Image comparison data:
--*--

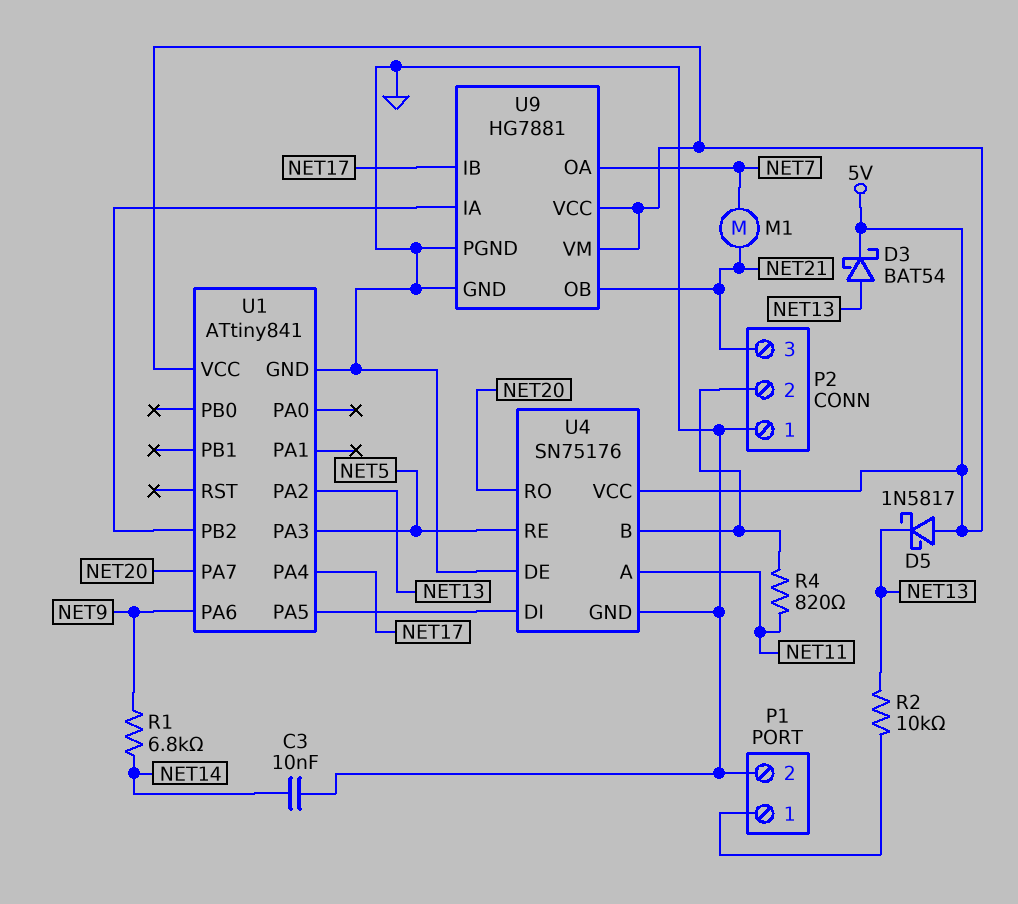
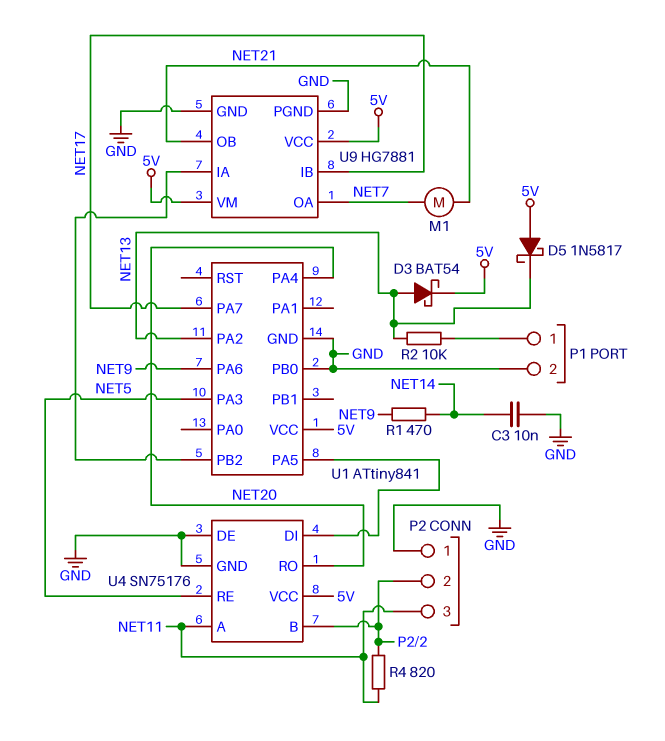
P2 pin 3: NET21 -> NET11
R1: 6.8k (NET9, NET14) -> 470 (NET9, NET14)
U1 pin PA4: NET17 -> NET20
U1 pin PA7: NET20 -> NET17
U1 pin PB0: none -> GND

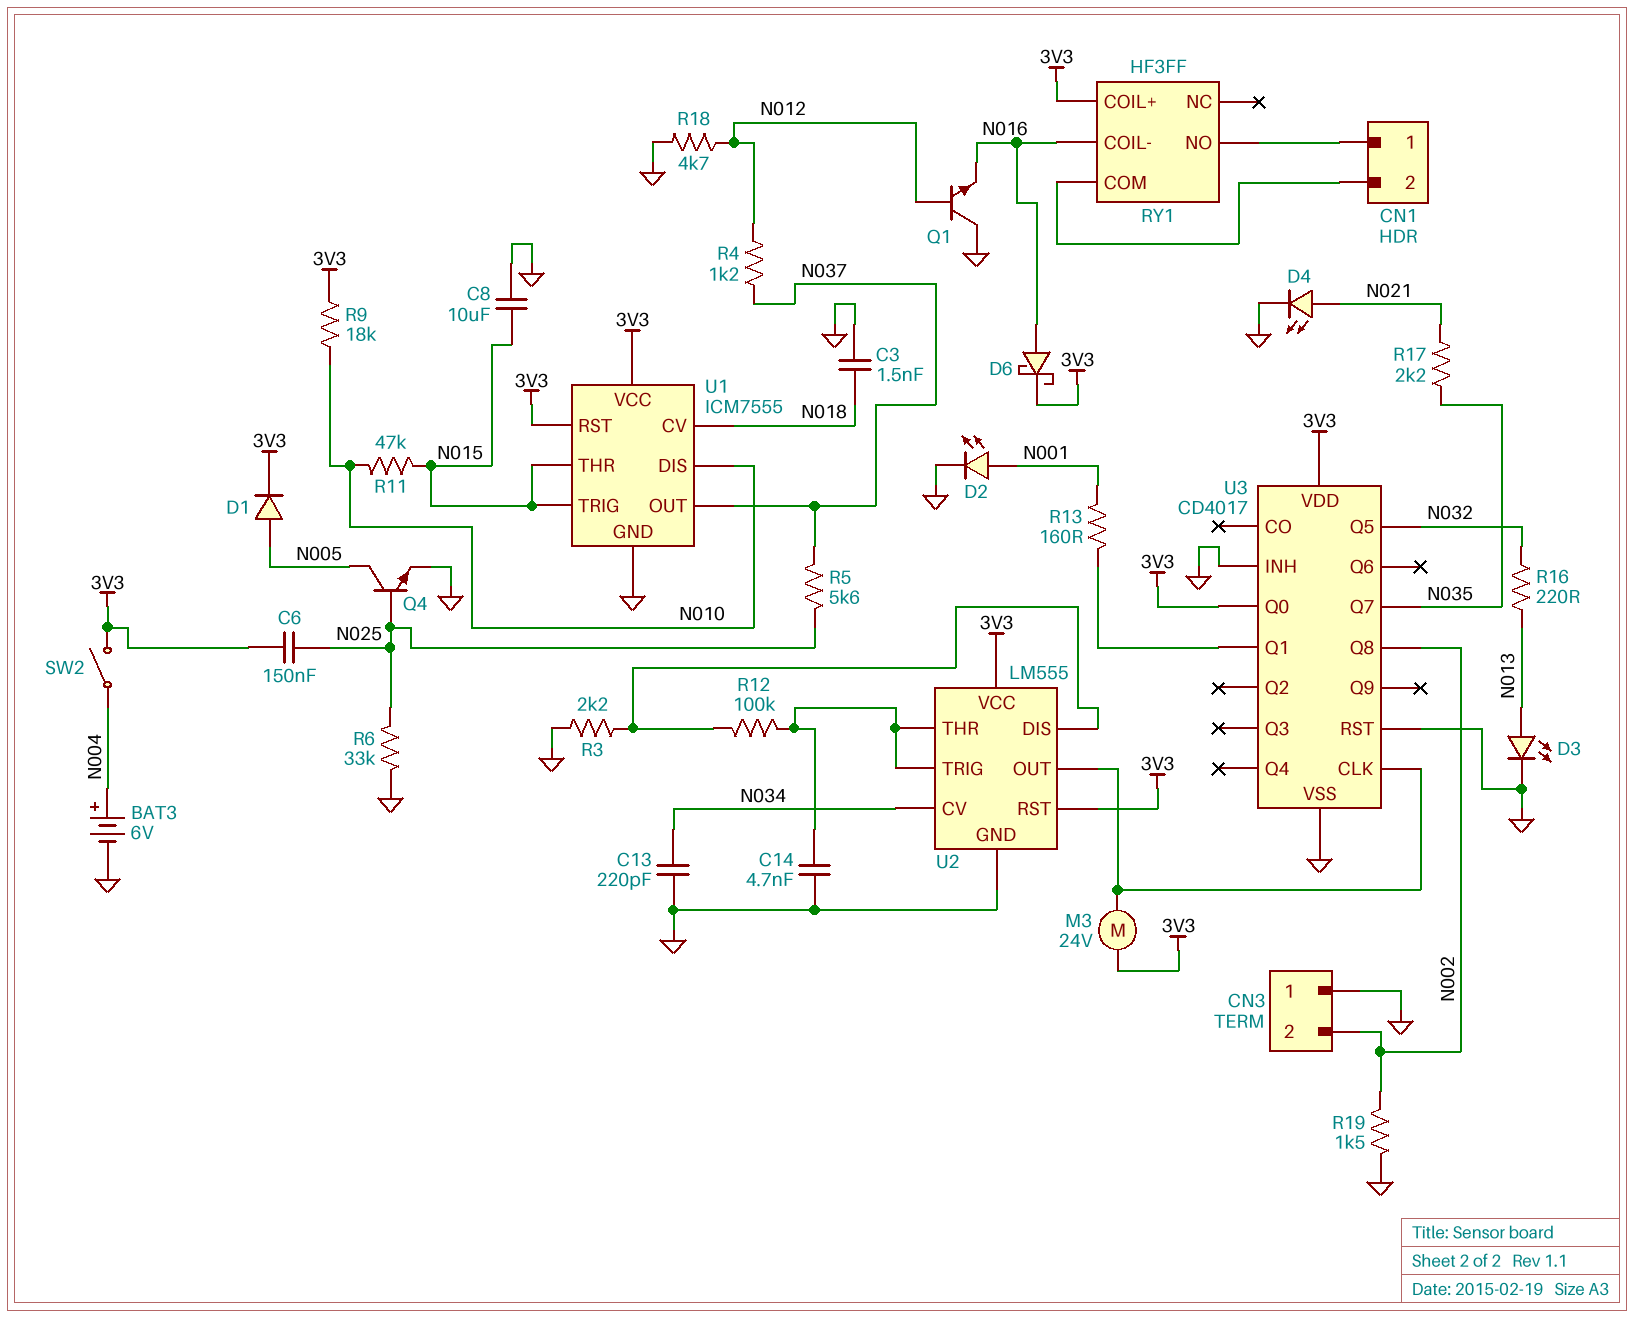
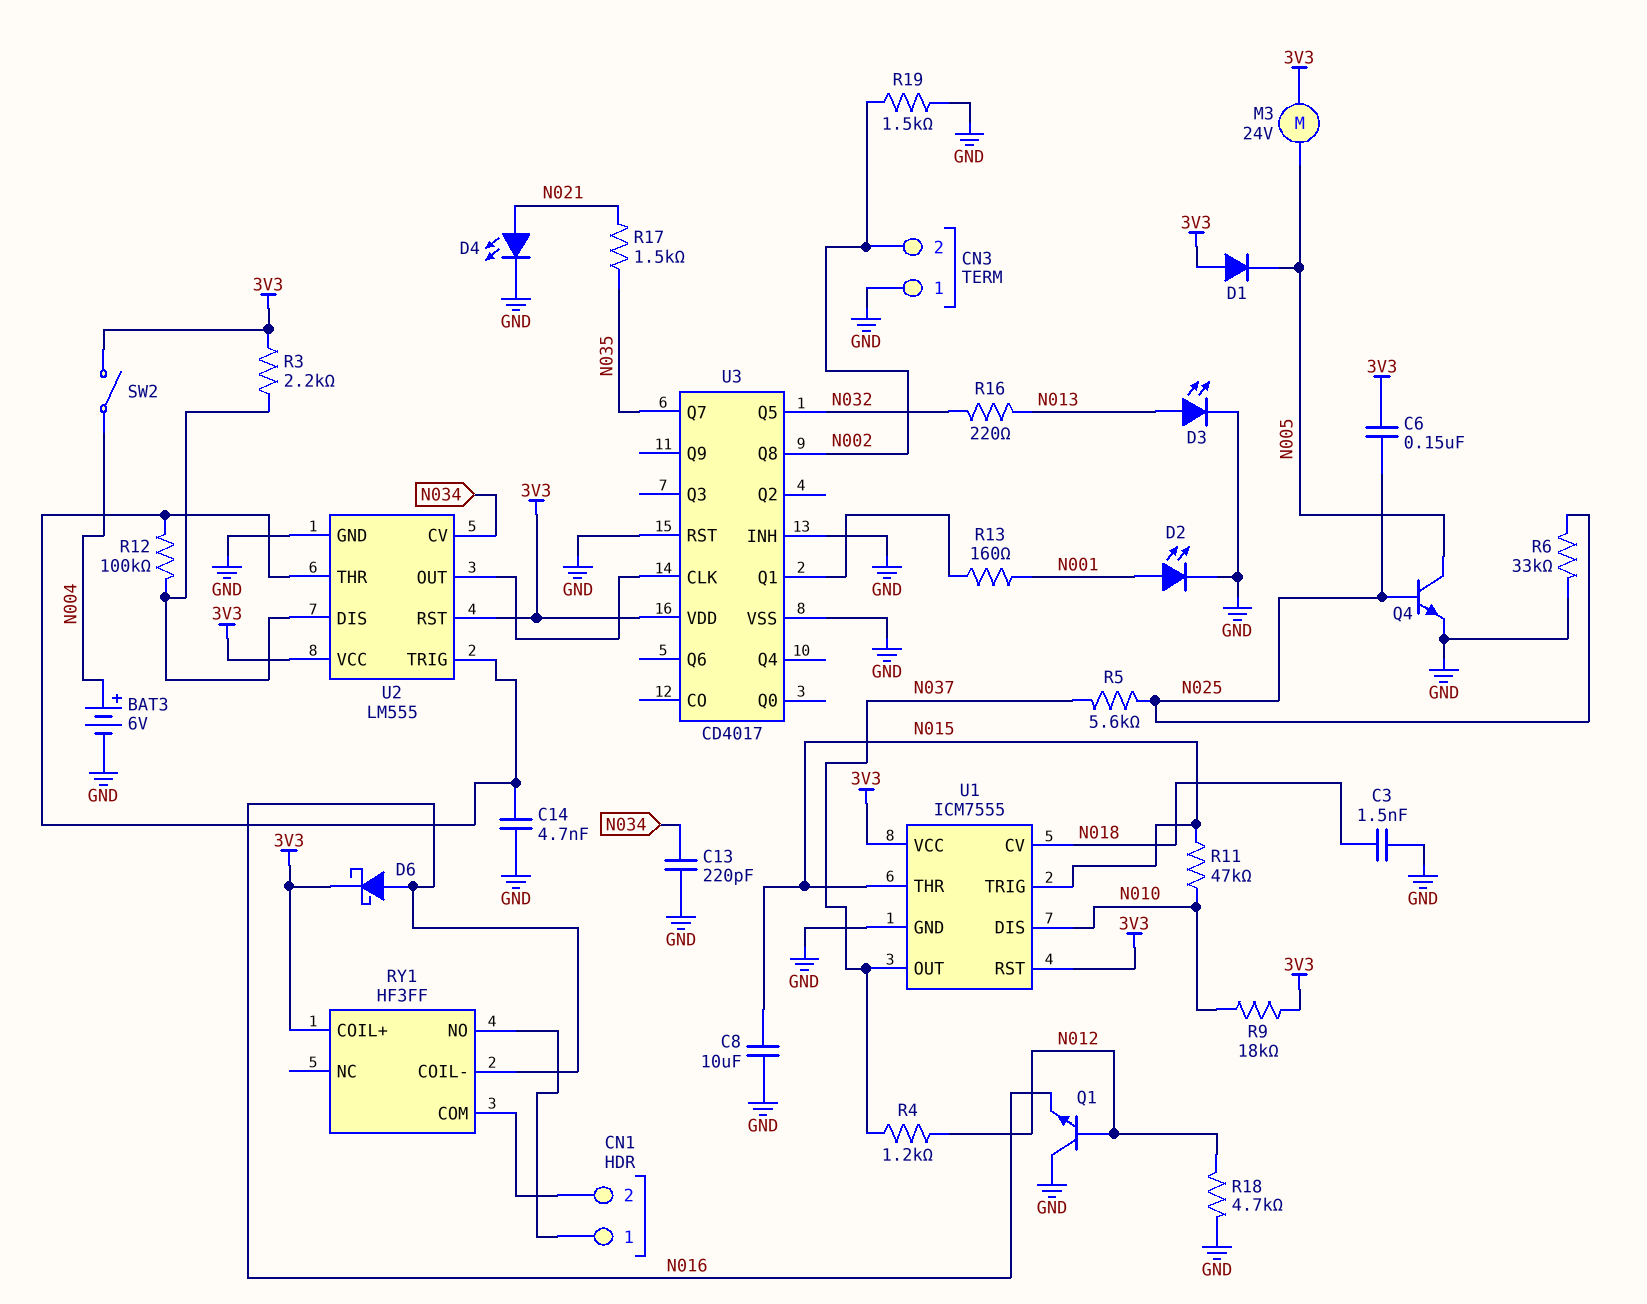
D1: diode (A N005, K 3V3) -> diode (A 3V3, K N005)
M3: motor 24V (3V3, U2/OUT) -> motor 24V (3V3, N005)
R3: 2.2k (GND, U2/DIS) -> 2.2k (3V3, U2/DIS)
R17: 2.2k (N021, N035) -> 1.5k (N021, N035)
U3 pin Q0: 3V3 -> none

--*--

| PROBLEM REQUIREMENTS |
Working from the entries above, please transcribe only the lines from the line with "U1 pin PA4: NET17 -> NET20" through the line with "R3: 2.2k (GND, U2/DIS) -> 2.2k (3V3, U2/DIS)", exactly, with both end lines and without pictures.

| EXPECTED OUTPUT |
U1 pin PA4: NET17 -> NET20
U1 pin PA7: NET20 -> NET17
U1 pin PB0: none -> GND

D1: diode (A N005, K 3V3) -> diode (A 3V3, K N005)
M3: motor 24V (3V3, U2/OUT) -> motor 24V (3V3, N005)
R3: 2.2k (GND, U2/DIS) -> 2.2k (3V3, U2/DIS)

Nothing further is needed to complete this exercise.